_EXERCISE PROMPT:_
Pictures aside, the output must consist of the lines from the one containing "U106 pin VCC: +9V -> GND" through the end of the data, reproduced exactly.

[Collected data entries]
-*-

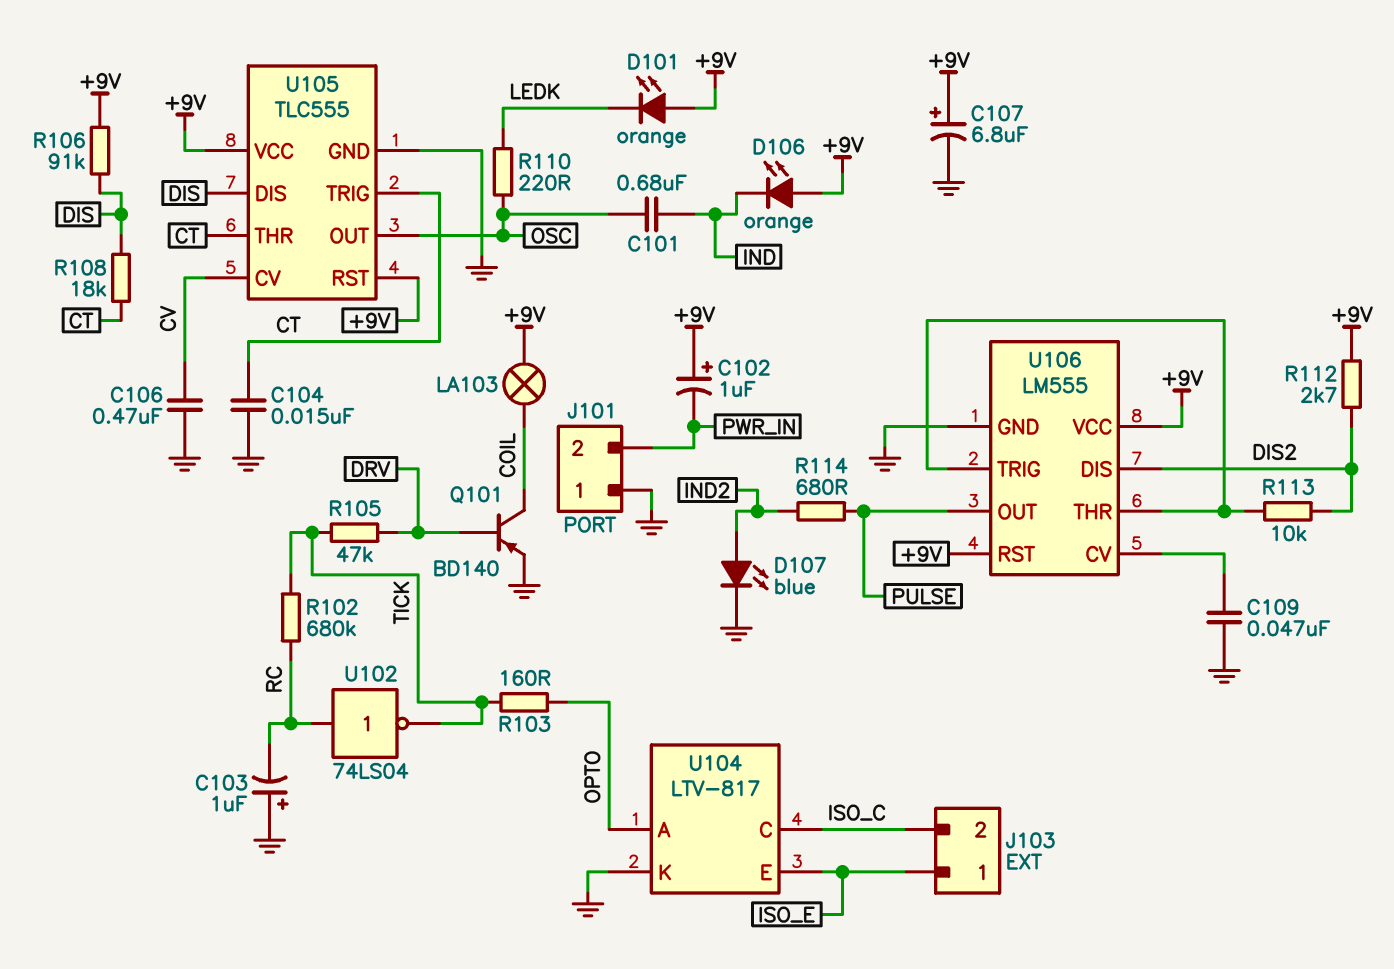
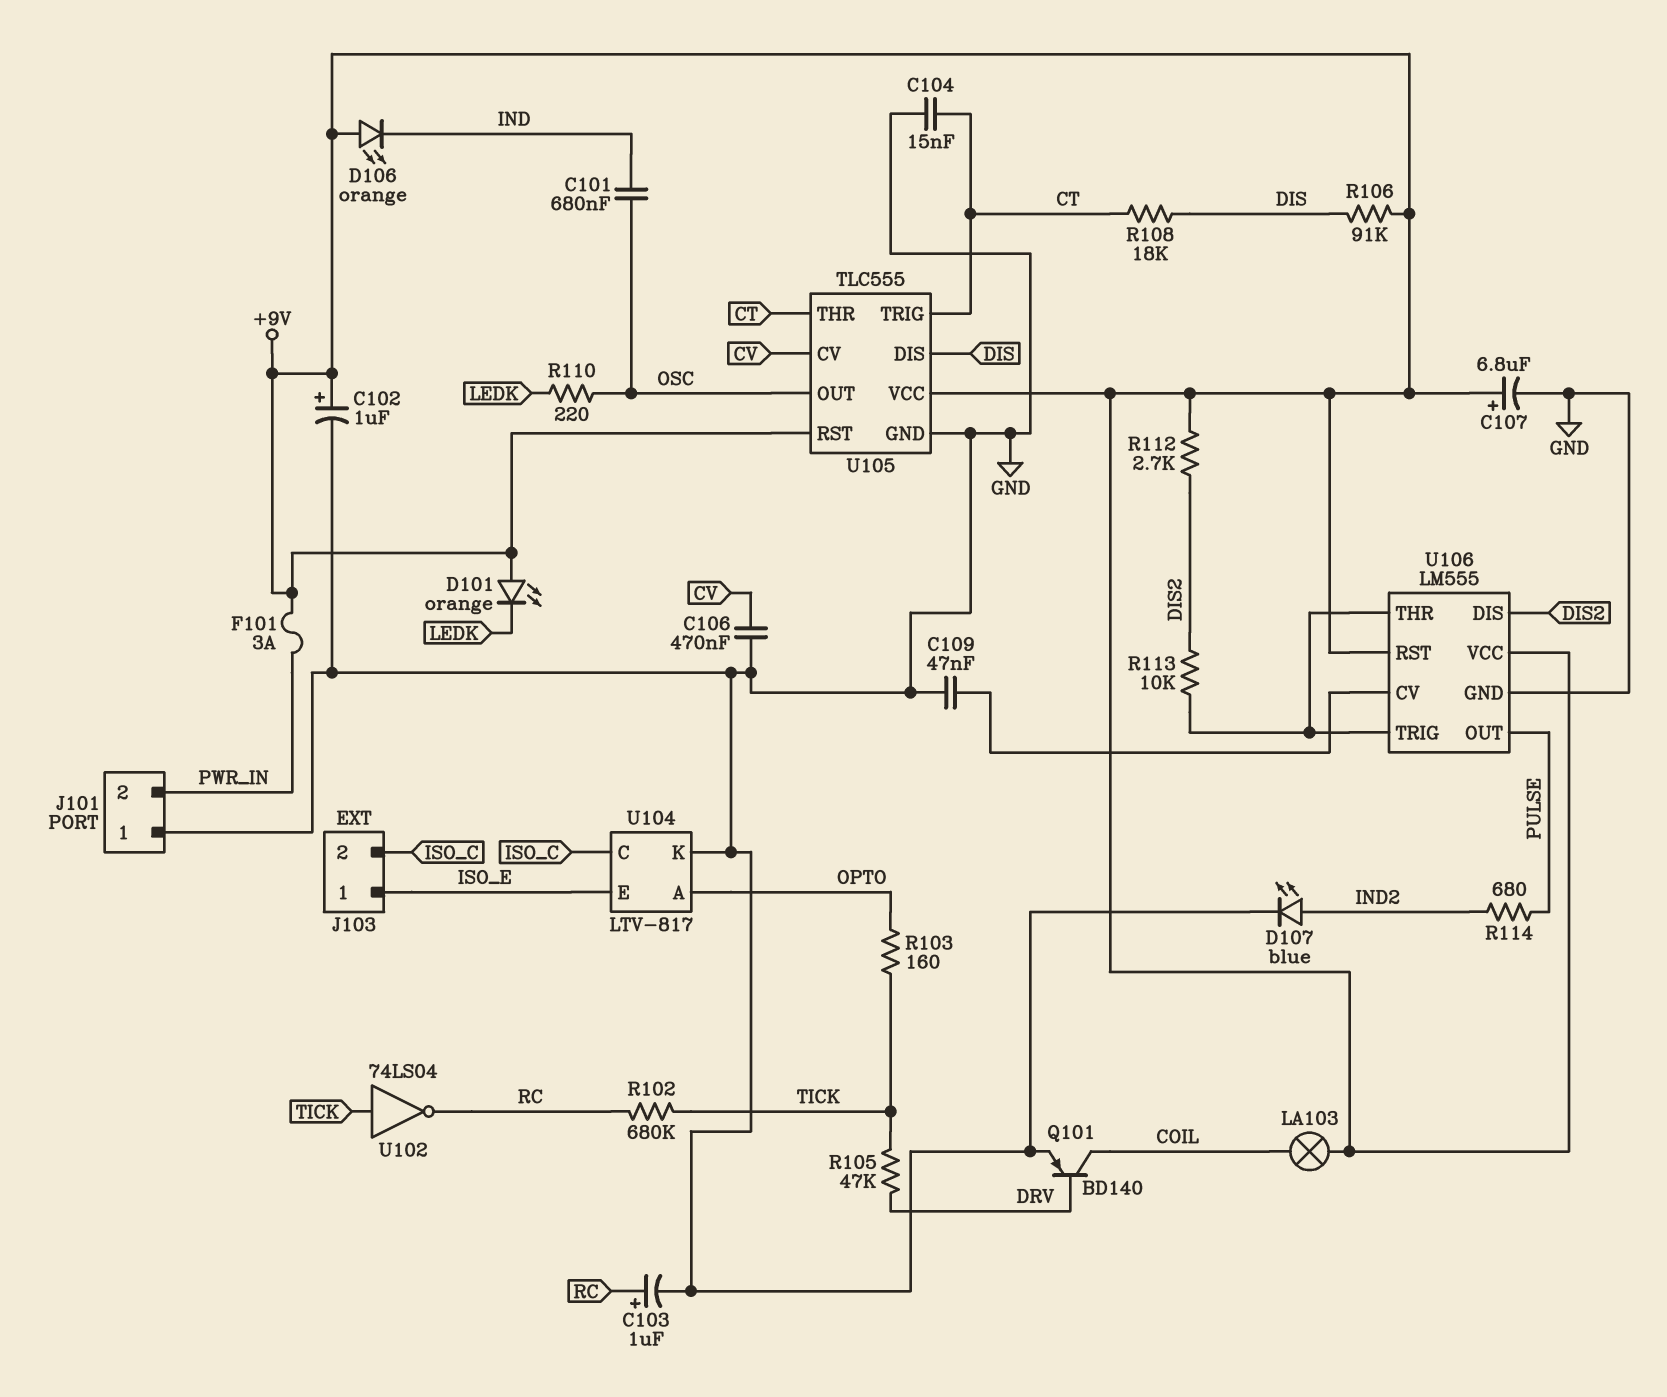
C102: 1uF (plus +9V, minus PWR_IN) -> 1uF (plus +9V, minus GND)
C103: 1uF (plus GND, minus RC) -> 1uF (plus RC, minus GND)
F101: none -> 3A (+9V, PWR_IN)
U102: NOT 74LS04 (in RC, out TICK) -> NOT 74LS04 (in TICK, out RC)

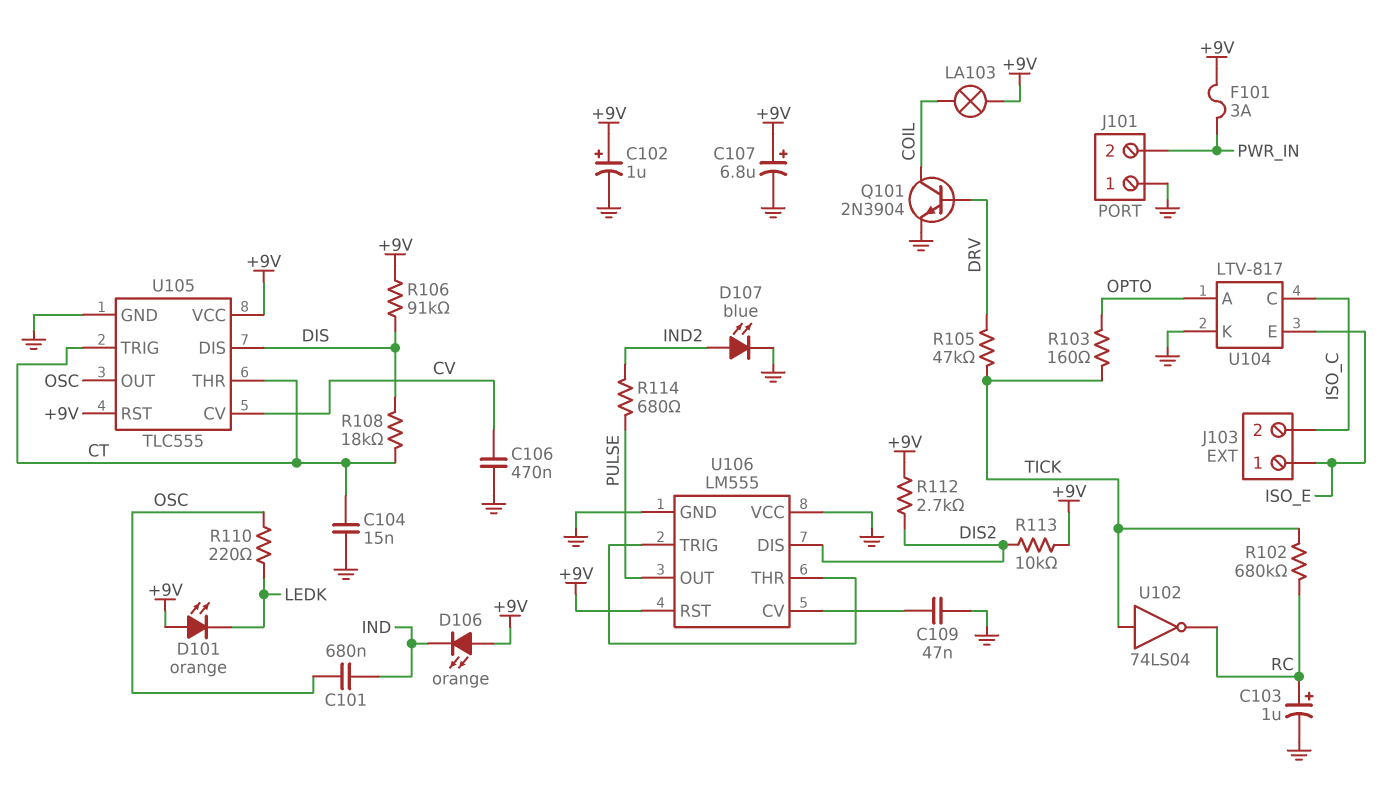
Q101: PNP BD140 (B DRV, C COIL, E GND) -> NPN 2N3904 (B DRV, C COIL, E GND)
R113: 10k (DIS2, U106/THR) -> 10k (+9V, DIS2)
U106 pin VCC: +9V -> GND

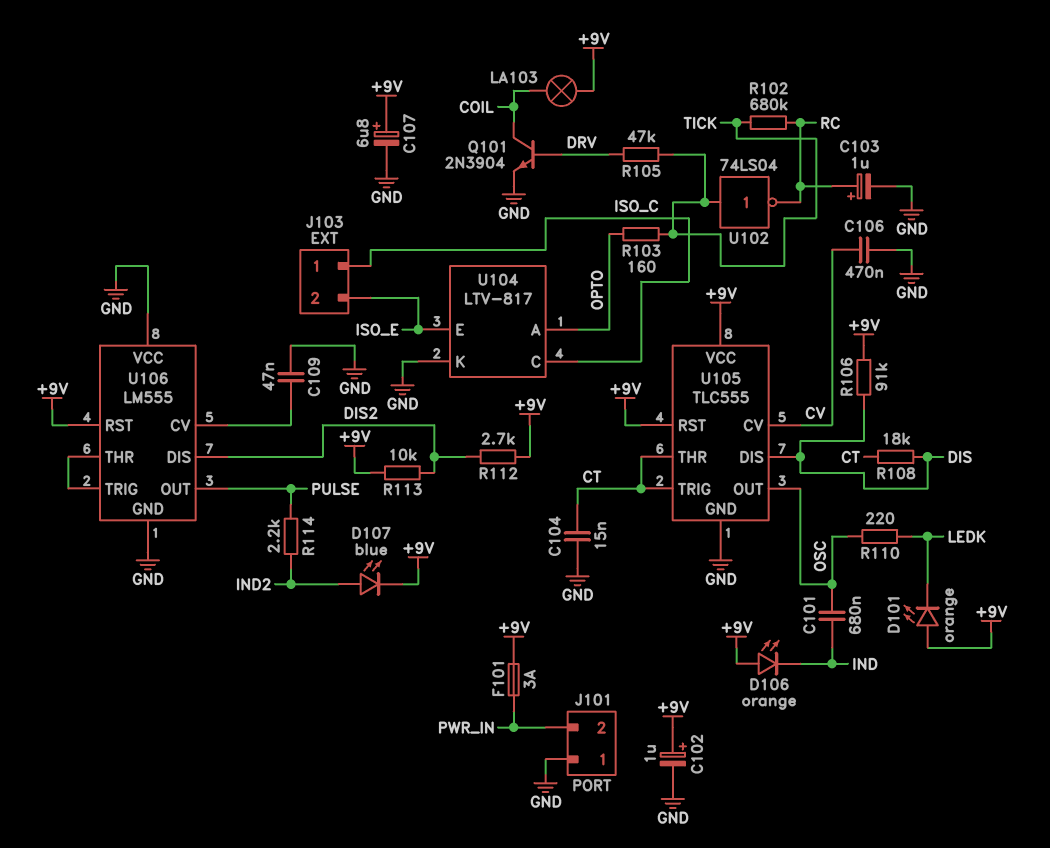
D107: LED blue (A IND2, K GND) -> LED blue (A IND2, K +9V)
J103 pin 1: ISO_E -> ISO_C
J103 pin 2: ISO_C -> ISO_E
R114: 680 (IND2, PULSE) -> 2.2k (IND2, PULSE)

-*-

_RESULT OF THIS EXERCISE:_
U106 pin VCC: +9V -> GND

D107: LED blue (A IND2, K GND) -> LED blue (A IND2, K +9V)
J103 pin 1: ISO_E -> ISO_C
J103 pin 2: ISO_C -> ISO_E
R114: 680 (IND2, PULSE) -> 2.2k (IND2, PULSE)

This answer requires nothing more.